RECORDS FOR THE EXERCISE
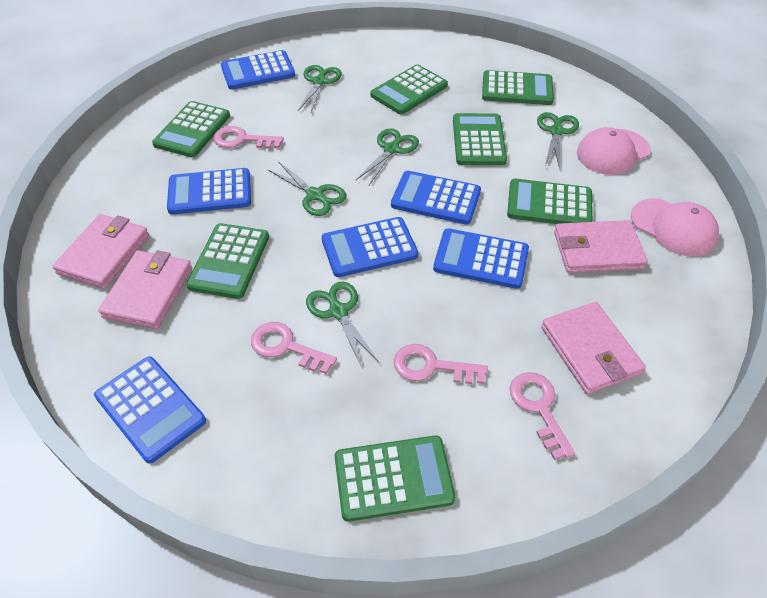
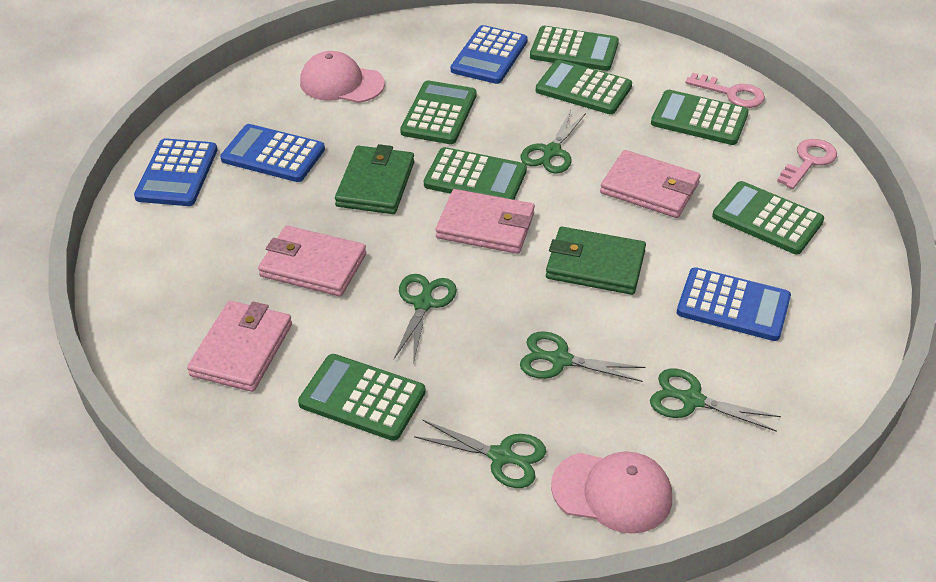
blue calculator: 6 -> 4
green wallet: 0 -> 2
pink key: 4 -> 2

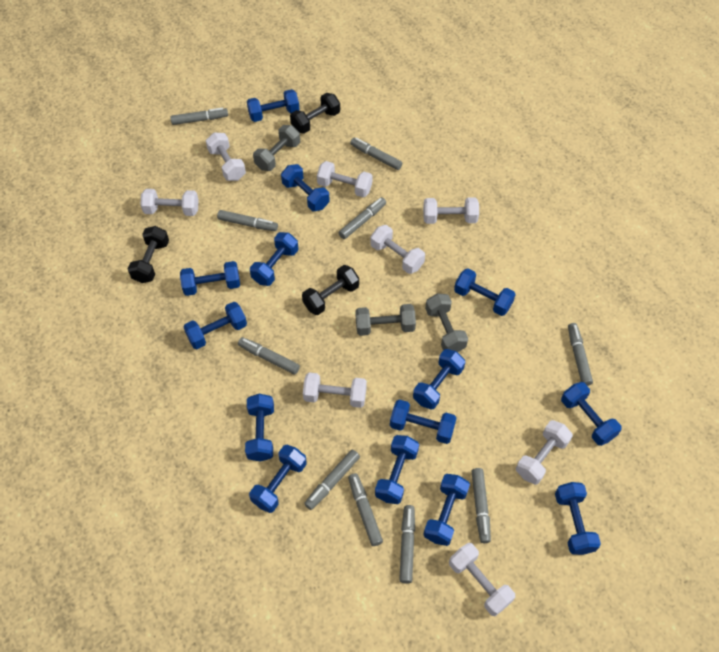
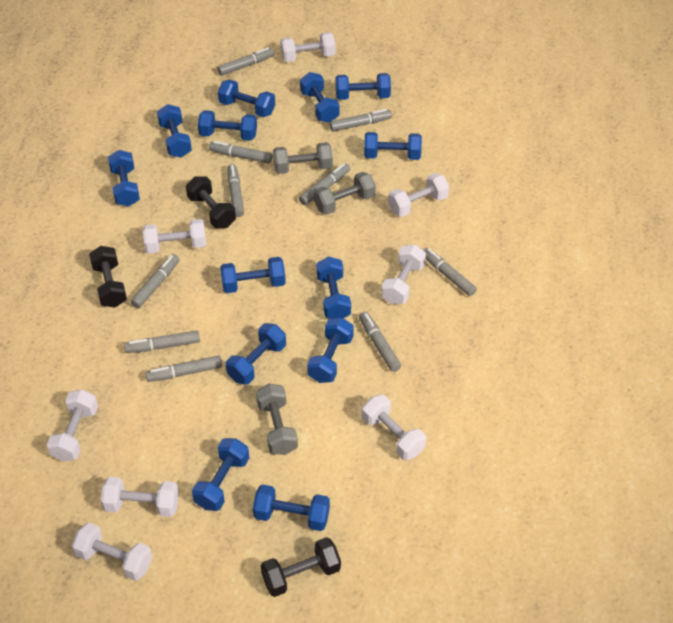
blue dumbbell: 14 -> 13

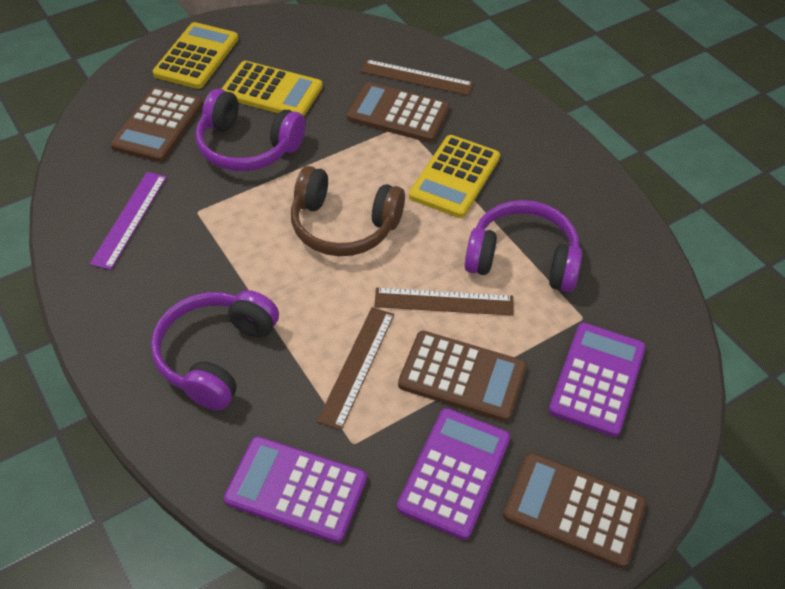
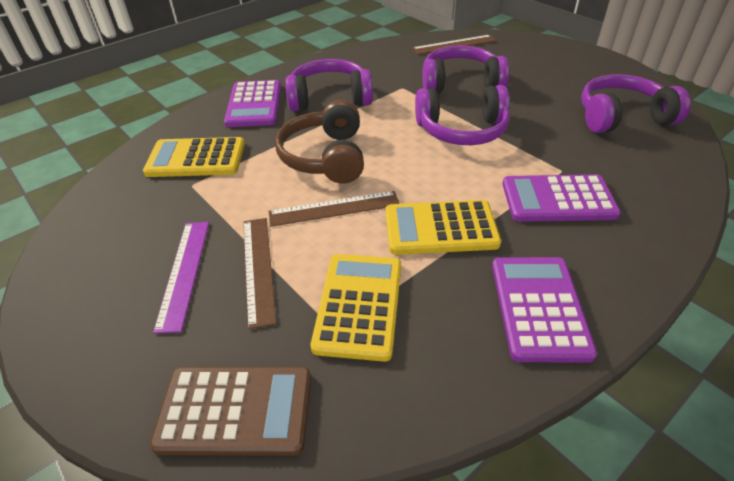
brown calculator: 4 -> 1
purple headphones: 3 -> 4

--

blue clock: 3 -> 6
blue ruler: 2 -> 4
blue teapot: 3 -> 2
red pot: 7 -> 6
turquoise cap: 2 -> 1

* * *

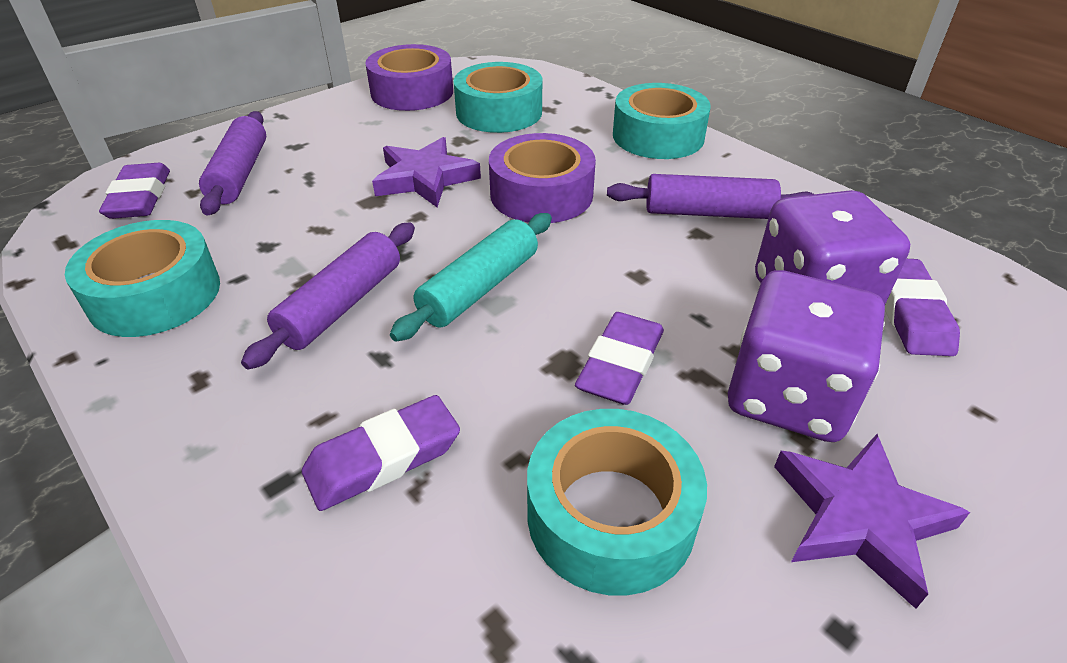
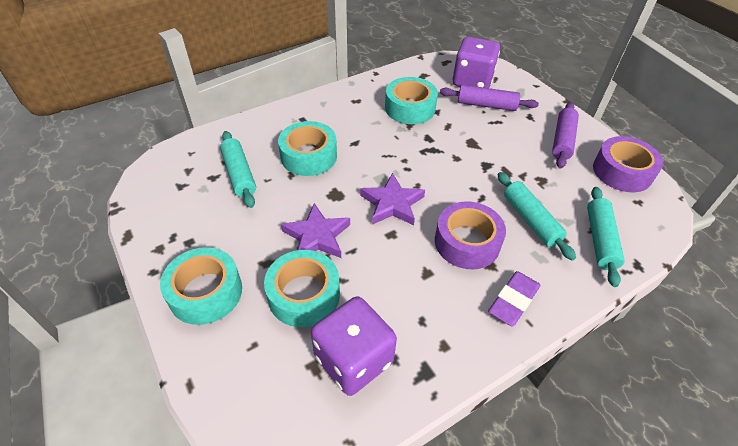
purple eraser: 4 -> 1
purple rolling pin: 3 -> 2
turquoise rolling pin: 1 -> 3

BRIEF
In the records above, find the line with "blue calculator: 6 -> 4" and the line with "purple headphones: 3 -> 4". Write out exactly those lines and every one between, with no pictures and no other lines.

RESULT
blue calculator: 6 -> 4
green wallet: 0 -> 2
pink key: 4 -> 2

blue dumbbell: 14 -> 13

brown calculator: 4 -> 1
purple headphones: 3 -> 4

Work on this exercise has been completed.